* What you should do: Only the pictures are to be left out, and the rest of the entries should be reproduced exactly.

* Data for this exercise:
↓
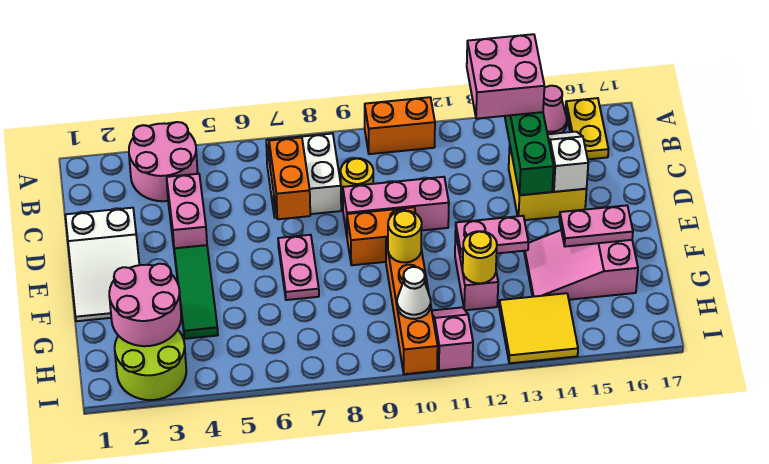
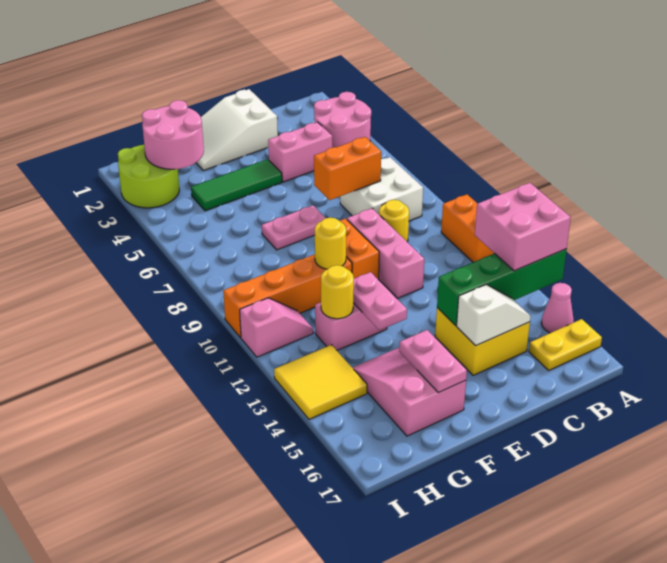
white cone H10 level 2 -> none

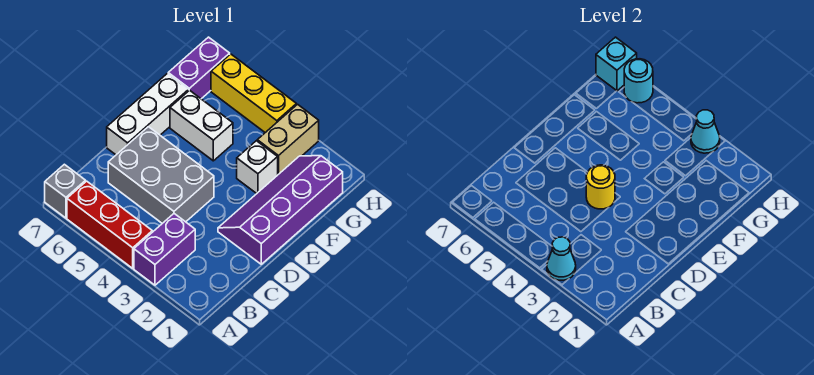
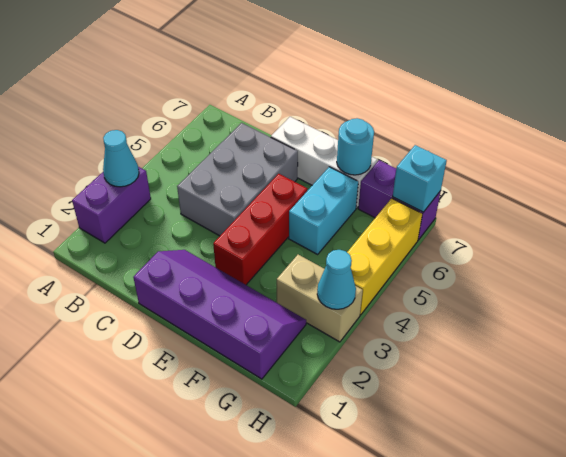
purple brick A3:B3 level 1 -> purple brick A2:A3 level 1
red brick A4:A6 level 1 -> red brick E3:E5 level 1
grey brick A7 level 1 -> none
yellow round brick D4 level 2 -> none
white brick F3 level 1 -> none
white brick F5:F6 level 1 -> cyan brick F5:F6 level 1
cyan round brick H6 level 2 -> cyan round brick F7 level 2

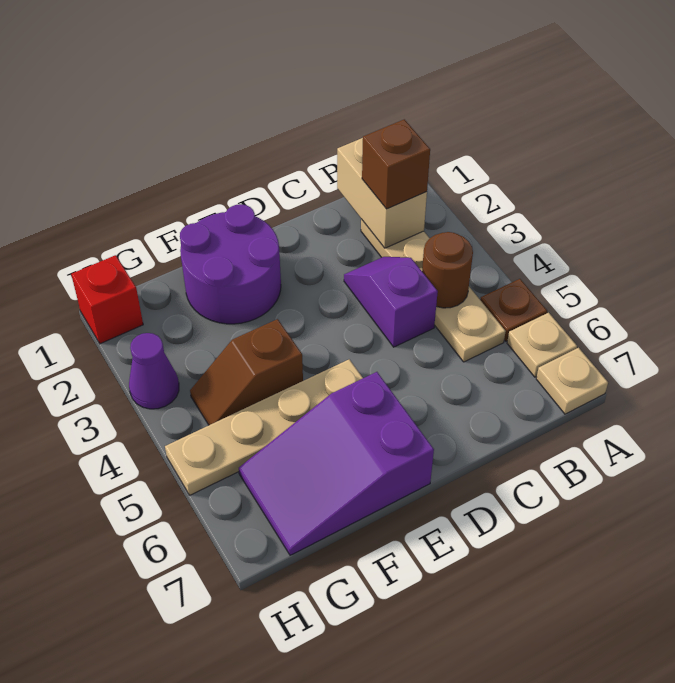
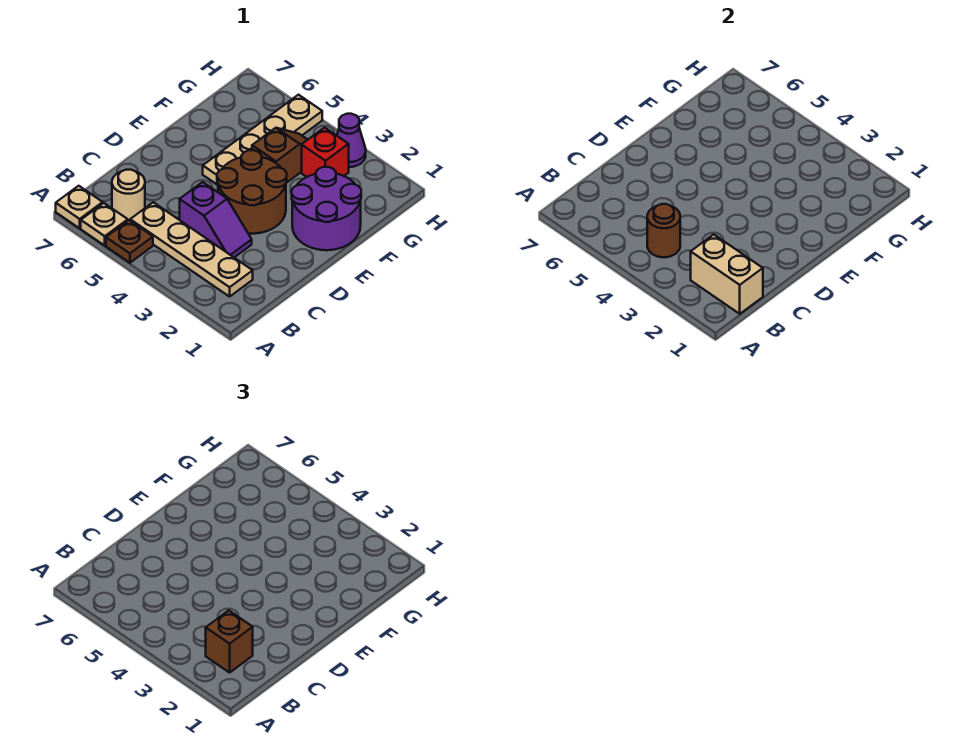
none -> tan round brick B6 level 1
none -> brown round brick D3:E4 level 1
purple slope E6:G7 level 1 top E -> none
red brick H1 level 1 -> red brick G3 level 1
↑
* Result for this exercise:
white cone H10 level 2 -> none

purple brick A3:B3 level 1 -> purple brick A2:A3 level 1
red brick A4:A6 level 1 -> red brick E3:E5 level 1
grey brick A7 level 1 -> none
yellow round brick D4 level 2 -> none
white brick F3 level 1 -> none
white brick F5:F6 level 1 -> cyan brick F5:F6 level 1
cyan round brick H6 level 2 -> cyan round brick F7 level 2

none -> tan round brick B6 level 1
none -> brown round brick D3:E4 level 1
purple slope E6:G7 level 1 top E -> none
red brick H1 level 1 -> red brick G3 level 1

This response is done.